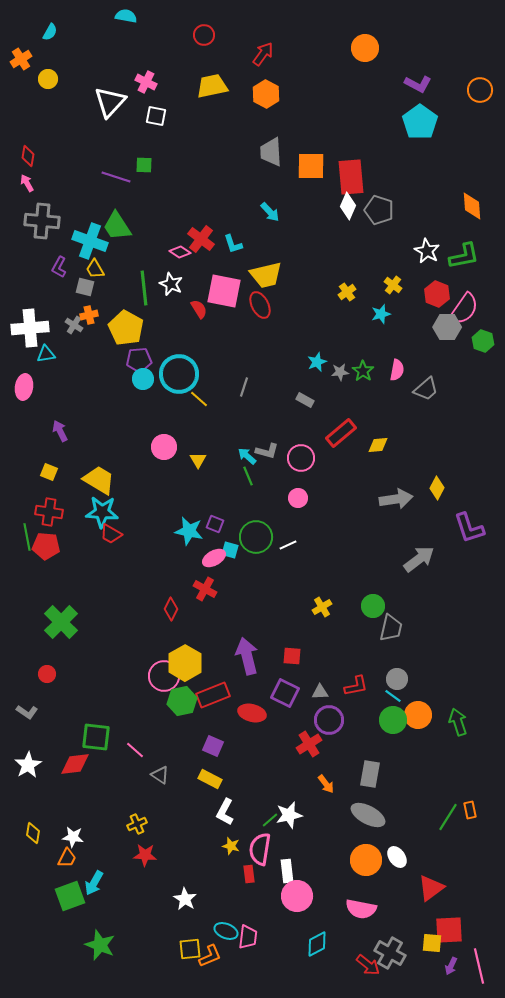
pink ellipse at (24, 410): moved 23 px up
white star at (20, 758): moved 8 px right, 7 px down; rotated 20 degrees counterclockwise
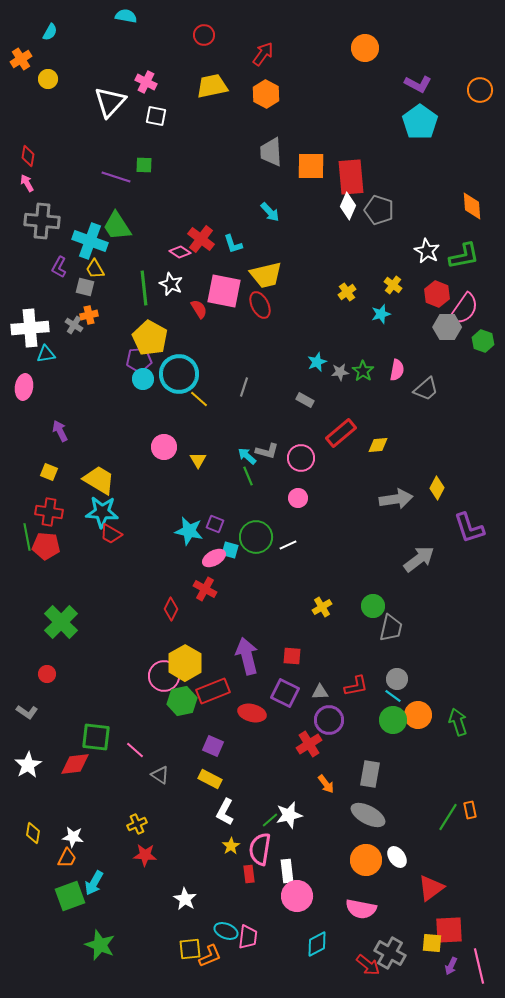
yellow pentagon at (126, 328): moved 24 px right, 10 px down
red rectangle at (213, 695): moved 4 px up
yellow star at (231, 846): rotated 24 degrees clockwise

+-------+

_TASK DETAILS_: Edit everything from the line containing "yellow pentagon at" down through the end of the records, swapping "rectangle" for "square" and leaving the rest unchanged. Return only those lines.

_FINISHED ANSWER_:
yellow pentagon at (126, 328): moved 24 px right, 10 px down
red square at (213, 695): moved 4 px up
yellow star at (231, 846): rotated 24 degrees clockwise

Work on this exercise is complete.